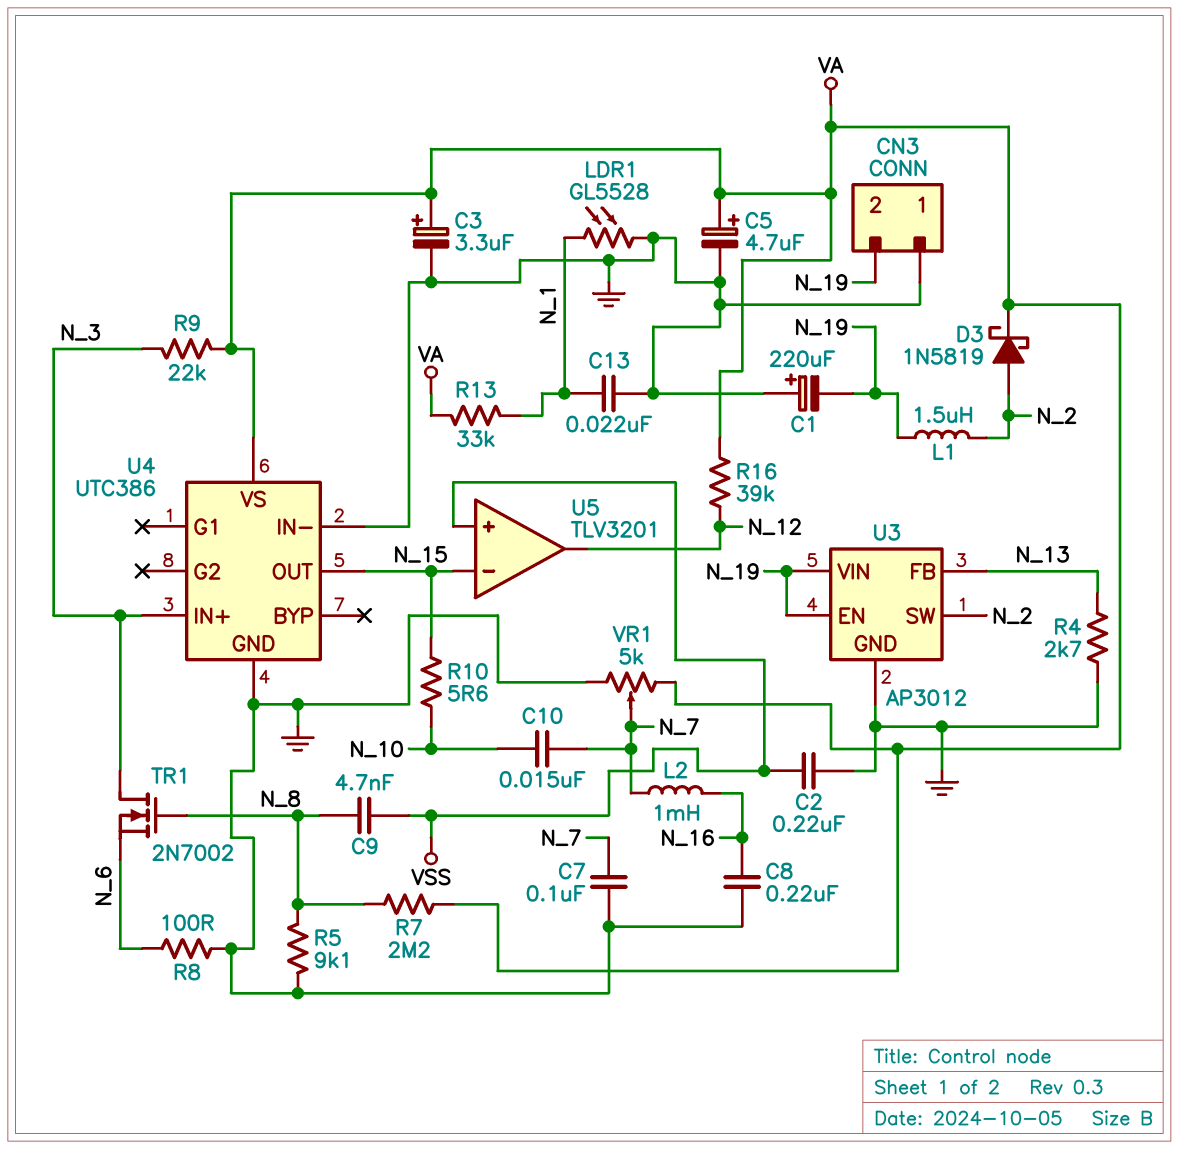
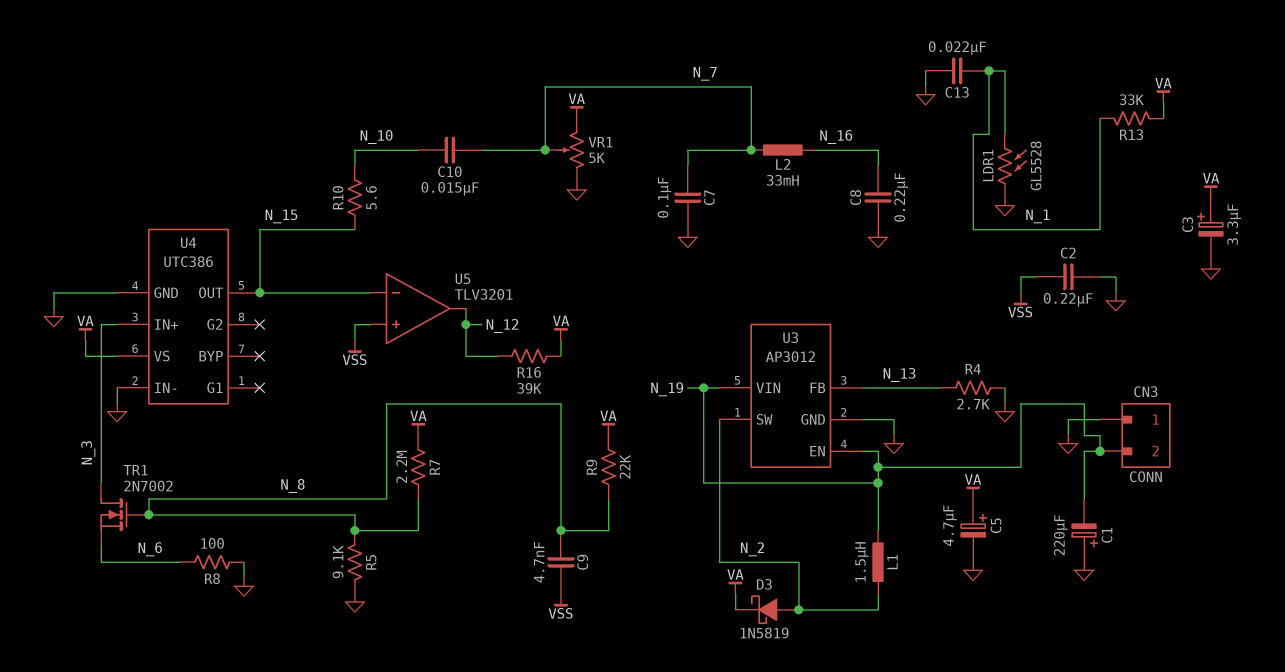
L2: 1mH (N_7, N_16) -> 33mH (N_7, N_16)
R9: 22k (N_3, VA) -> 22k (N_8, VA)

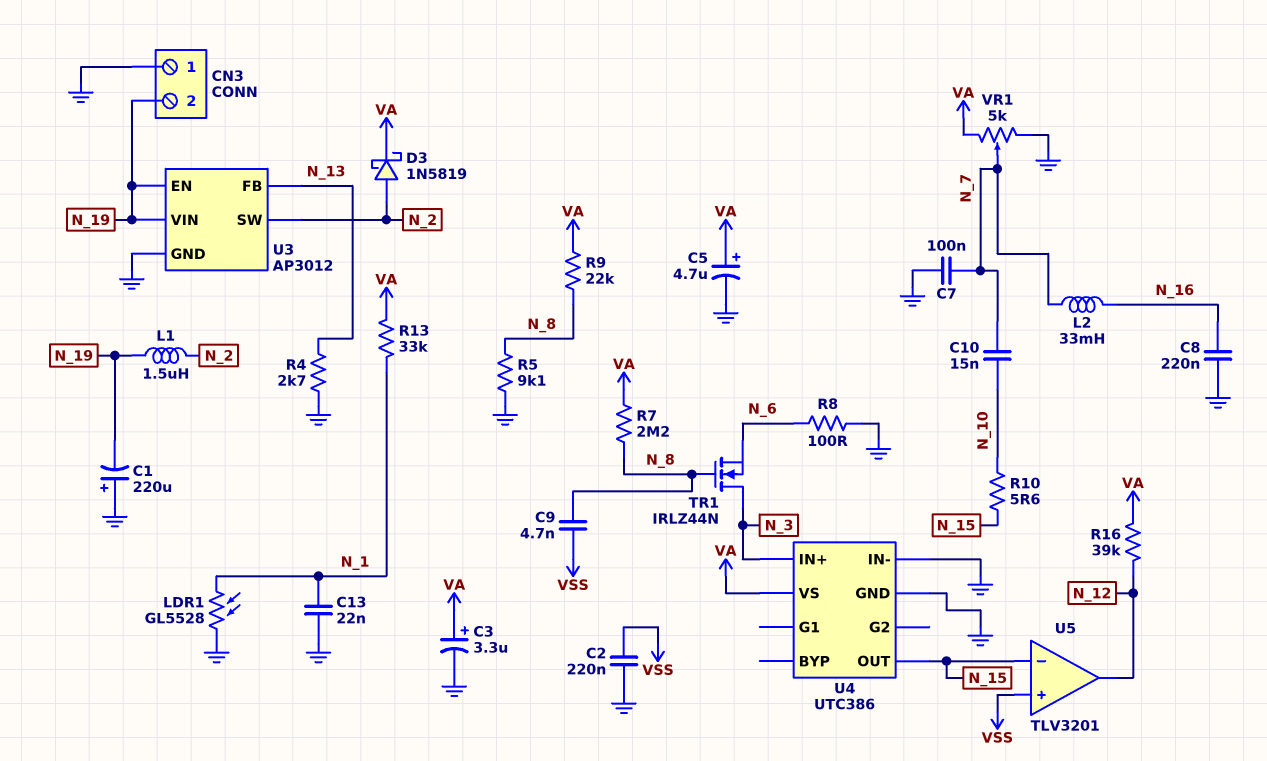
TR1: NMOS 2N7002 (G N_8, D N_3, S N_6) -> NMOS IRLZ44N (G N_8, D N_3, S N_6)

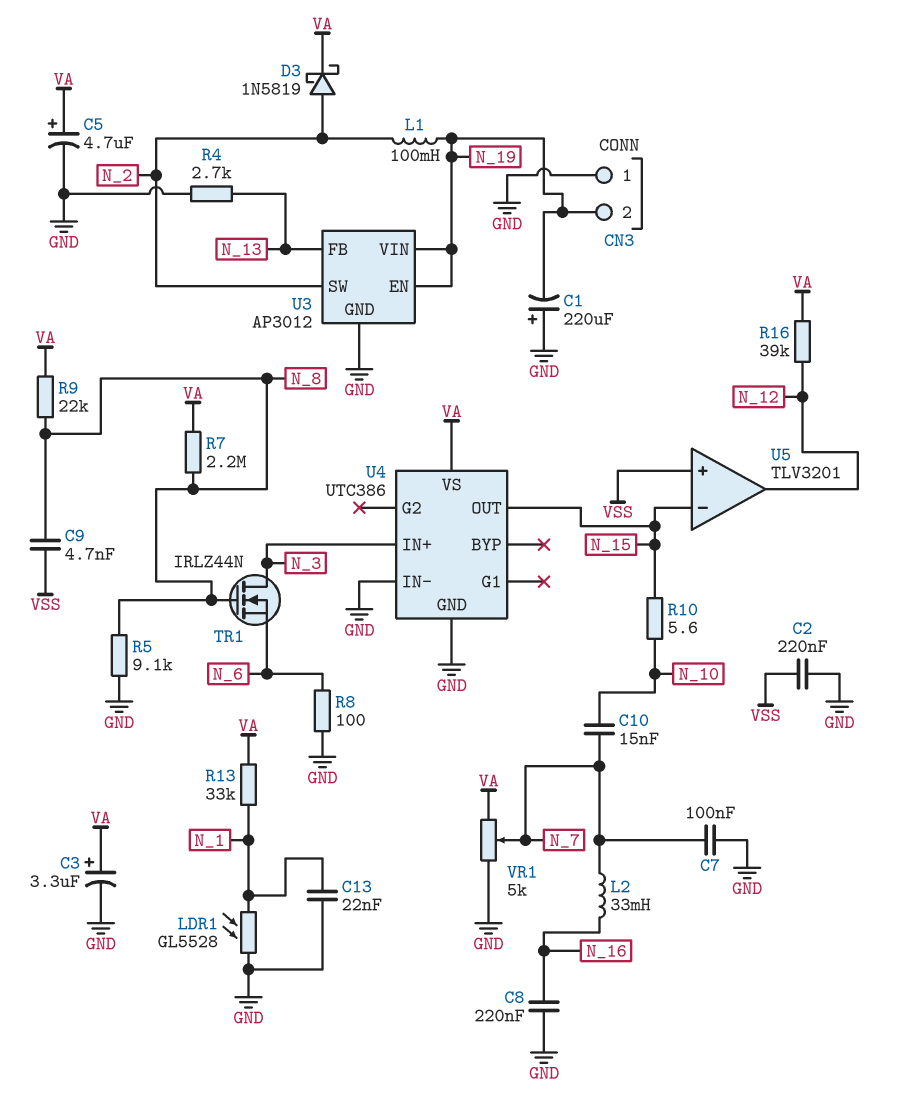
L1: 1.5uH (N_2, N_19) -> 100mH (N_2, N_19)

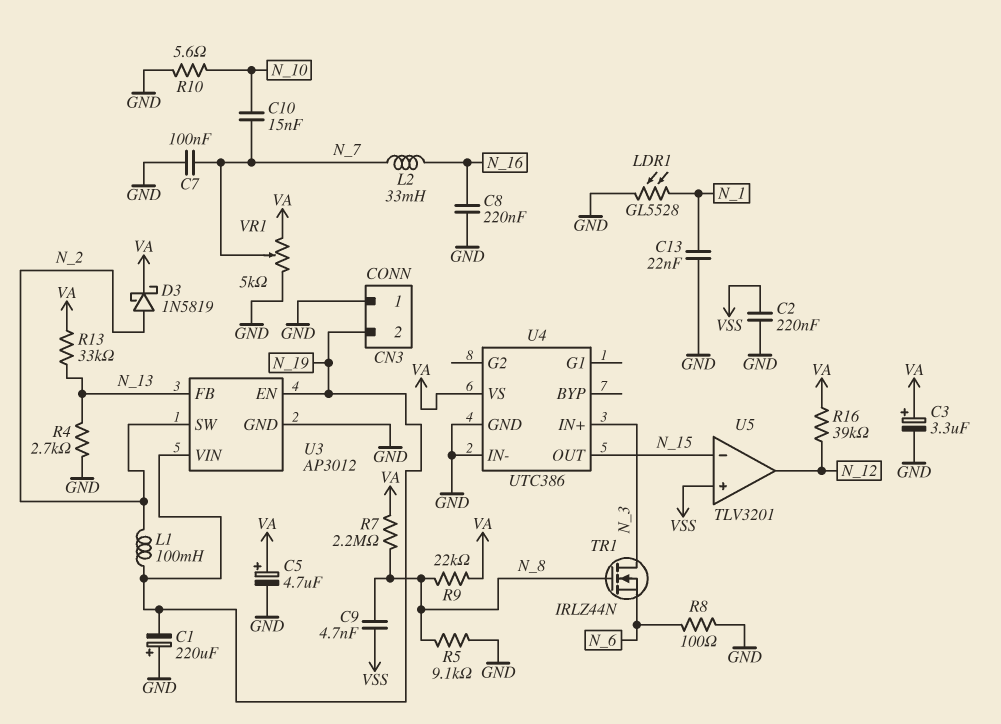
R10: 5.6 (N_10, N_15) -> 5.6 (GND, N_10)
R13: 33k (N_1, VA) -> 33k (N_13, VA)

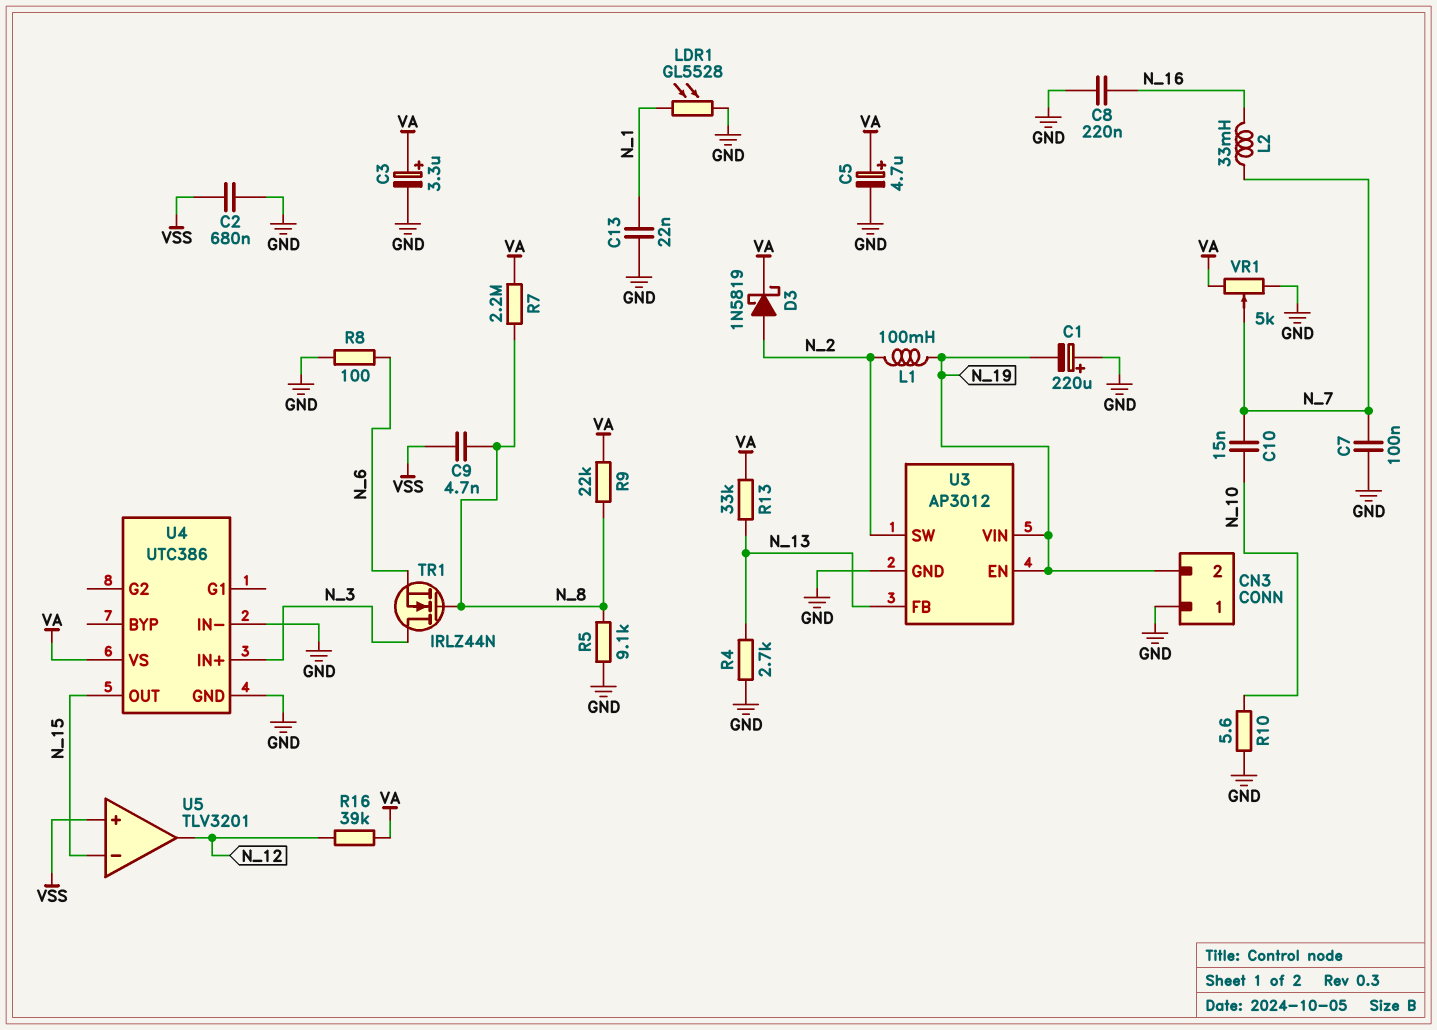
C2: 220nF (GND, VSS) -> 680nF (GND, VSS)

____

PROBLEM REQUIREMENTS:
Excluding the pictures, retype the line containing "R10: 5.6 (N_10, N_15) -> 5.6 (GND, N_10)" and all lines after it down to the end of the data above.

TASK ANSWER:
R10: 5.6 (N_10, N_15) -> 5.6 (GND, N_10)
R13: 33k (N_1, VA) -> 33k (N_13, VA)

C2: 220nF (GND, VSS) -> 680nF (GND, VSS)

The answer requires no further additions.